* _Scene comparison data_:
◇ ◇ ◇
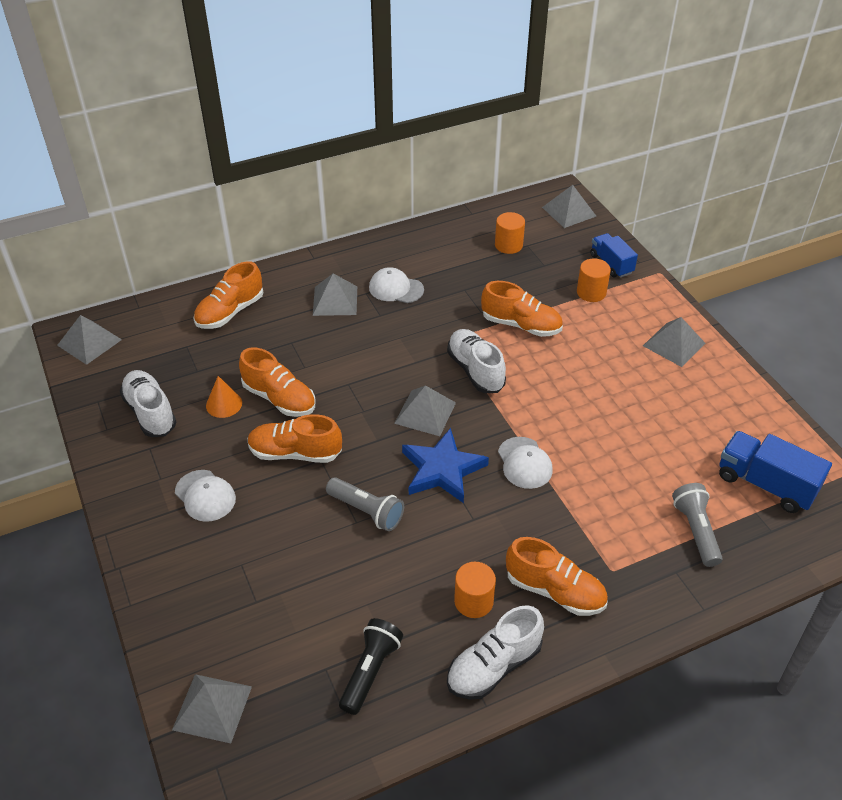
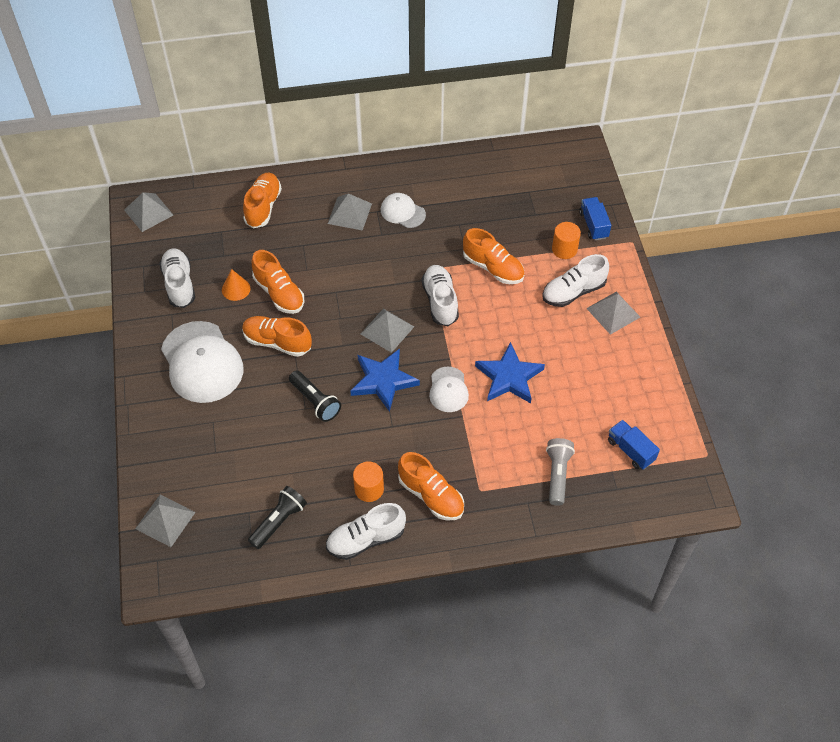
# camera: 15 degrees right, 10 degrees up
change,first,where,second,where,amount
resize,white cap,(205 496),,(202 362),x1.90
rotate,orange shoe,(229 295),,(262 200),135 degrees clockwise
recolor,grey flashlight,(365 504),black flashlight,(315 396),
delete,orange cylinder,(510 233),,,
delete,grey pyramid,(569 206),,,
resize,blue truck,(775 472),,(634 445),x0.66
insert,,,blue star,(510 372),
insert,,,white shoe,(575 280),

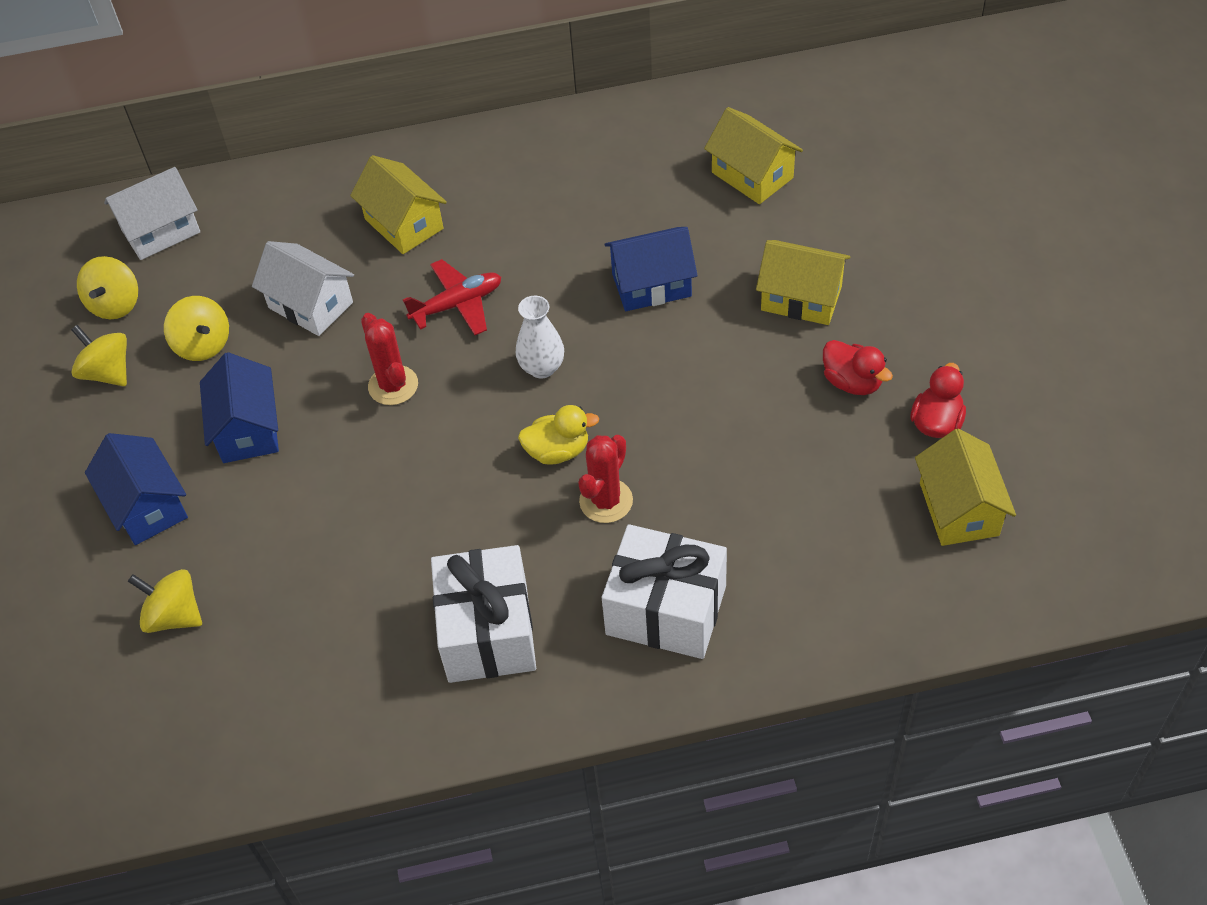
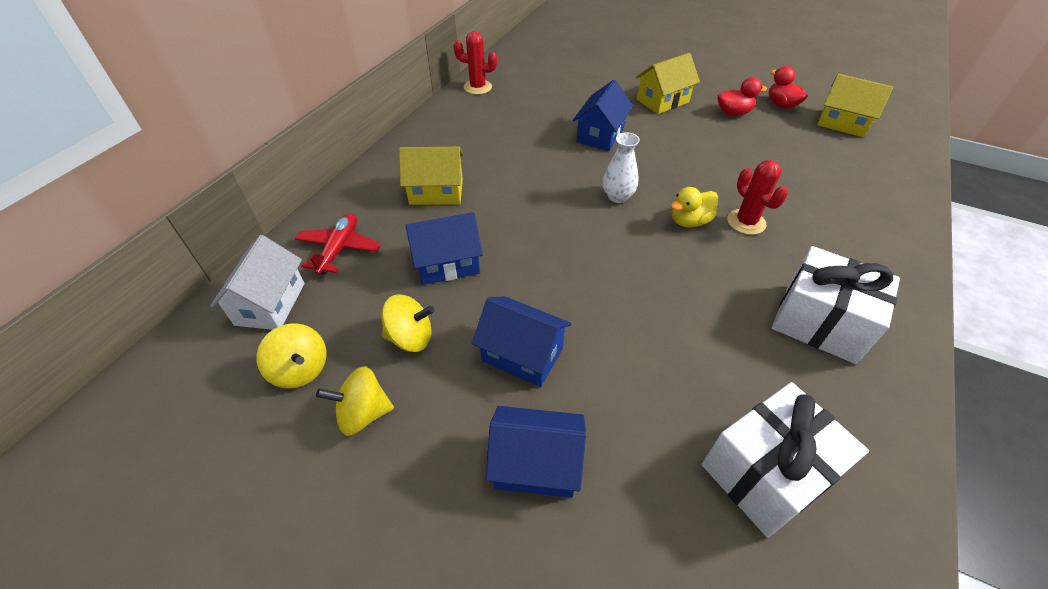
# camera: 55 degrees left, 5 degrees down
change,first,where,second,where,amount
delete,yellow spinning top,(165 601),,,
recolor,white house,(303 288),blue house,(444 248),
move,red cactus,(389 359),,(475 63),
move,red plane,(452 297),,(338 244),
rotate,yellow duck,(558 435),,(695 207),150 degrees counterclockwise
move,white gift,(664 591),,(785 460),
delete,yellow house,(753 155),,,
◇ ◇ ◇
Repeat all of the entries above word for word and omit the pictures.

* _Result of the task_:
# camera: 15 degrees right, 10 degrees up
change,first,where,second,where,amount
resize,white cap,(205 496),,(202 362),x1.90
rotate,orange shoe,(229 295),,(262 200),135 degrees clockwise
recolor,grey flashlight,(365 504),black flashlight,(315 396),
delete,orange cylinder,(510 233),,,
delete,grey pyramid,(569 206),,,
resize,blue truck,(775 472),,(634 445),x0.66
insert,,,blue star,(510 372),
insert,,,white shoe,(575 280),

# camera: 55 degrees left, 5 degrees down
change,first,where,second,where,amount
delete,yellow spinning top,(165 601),,,
recolor,white house,(303 288),blue house,(444 248),
move,red cactus,(389 359),,(475 63),
move,red plane,(452 297),,(338 244),
rotate,yellow duck,(558 435),,(695 207),150 degrees counterclockwise
move,white gift,(664 591),,(785 460),
delete,yellow house,(753 155),,,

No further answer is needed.